* _Try it_: Extract, from the records beneath this instruction, each line that contains the word "flashlight".

[Scene images with change listings]
= Beginning of Section =

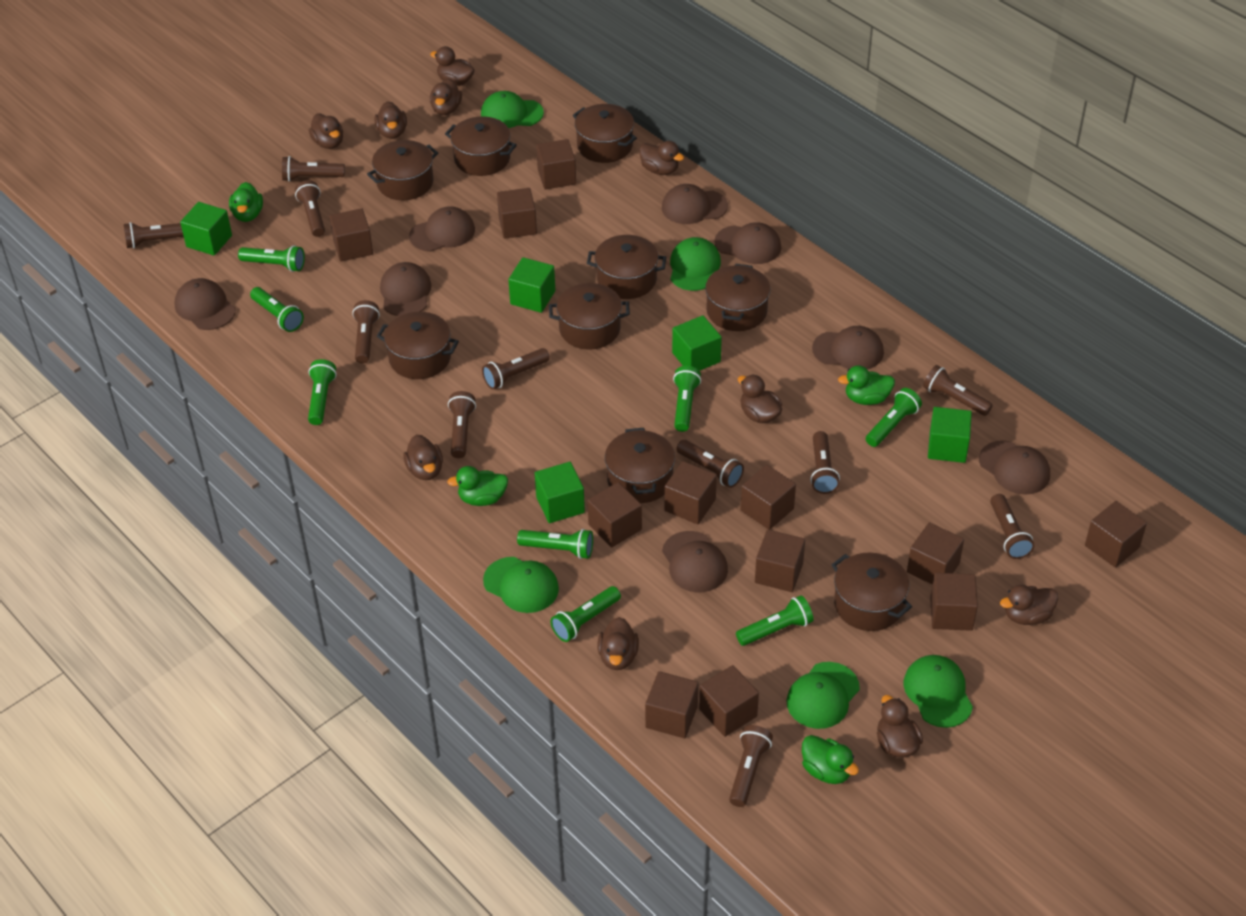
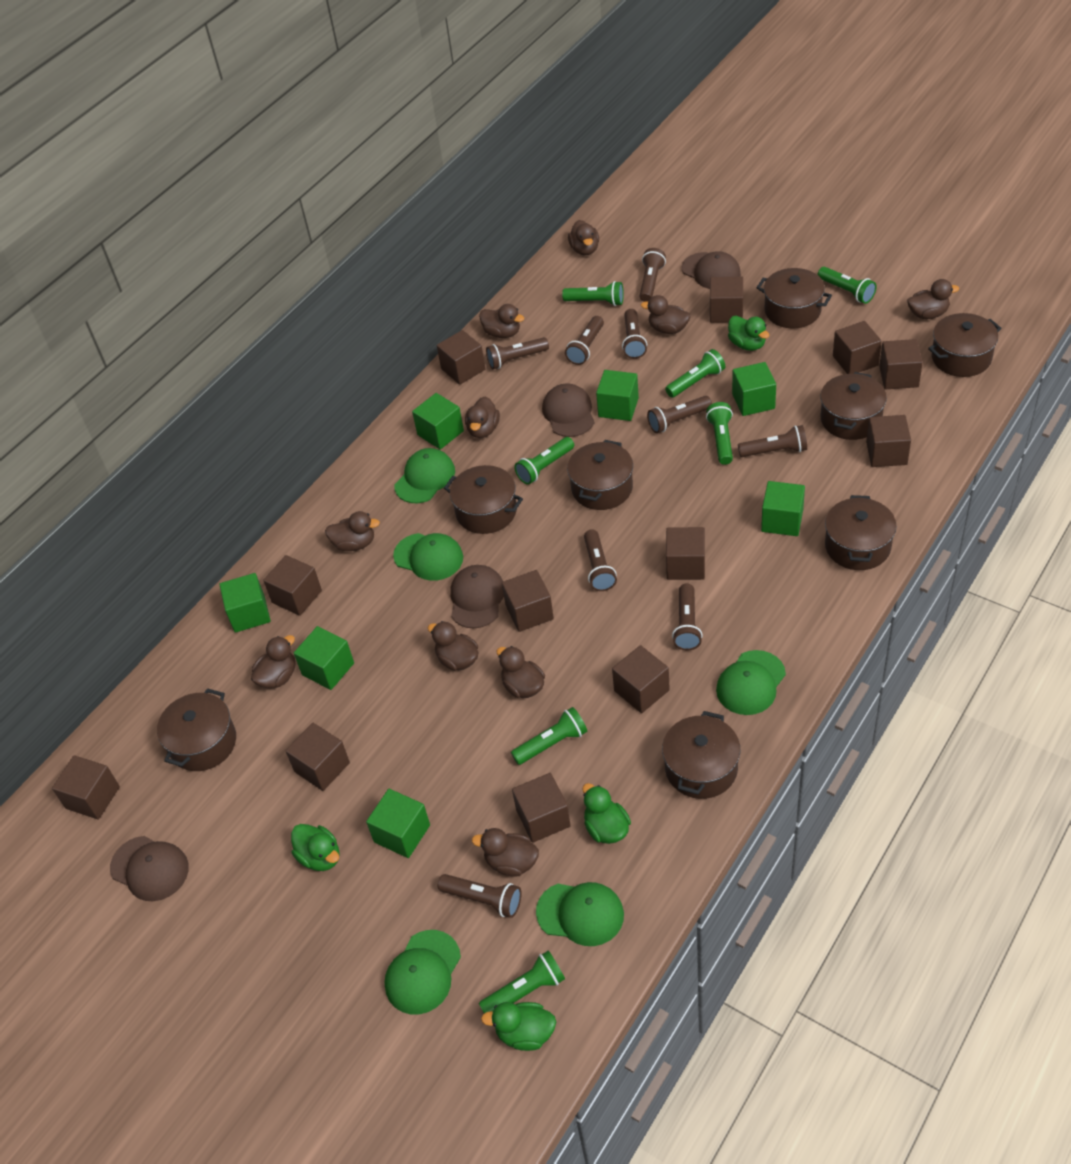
brown cap: 8 -> 4
brown flashlight: 11 -> 9
brown pot: 9 -> 8
green cube: 5 -> 7
green flashlight: 8 -> 7

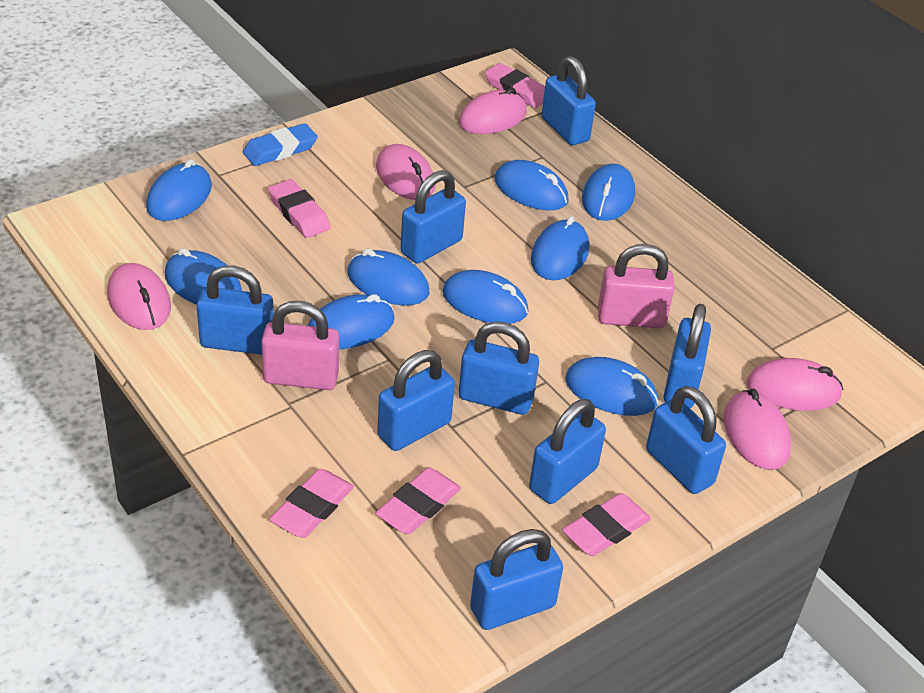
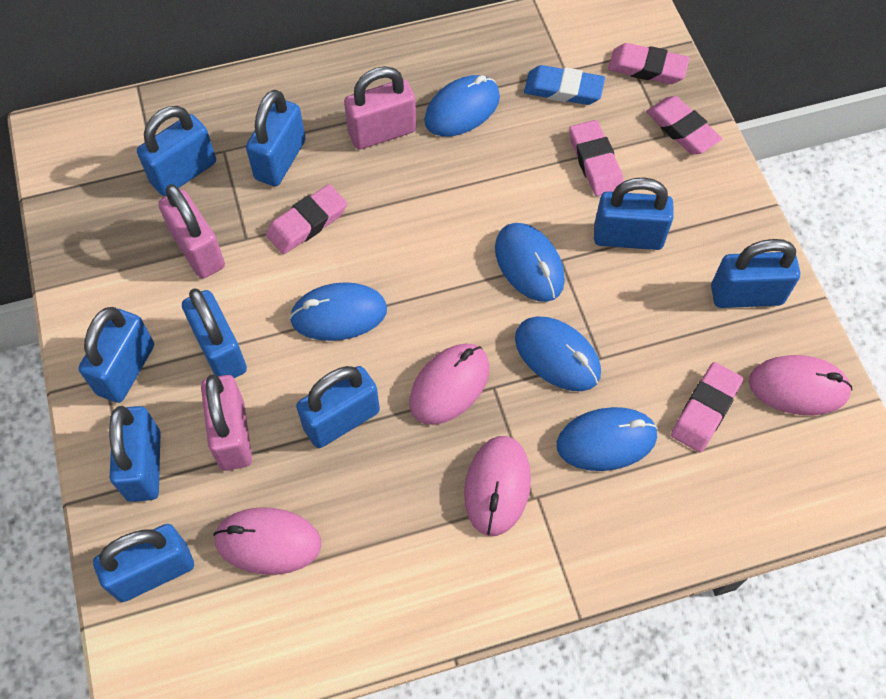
blue mouse: 9 -> 5
pink mouse: 5 -> 4
pink padlock: 2 -> 3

= End of Section =

* _Solution for this problem_:
brown flashlight: 11 -> 9
green flashlight: 8 -> 7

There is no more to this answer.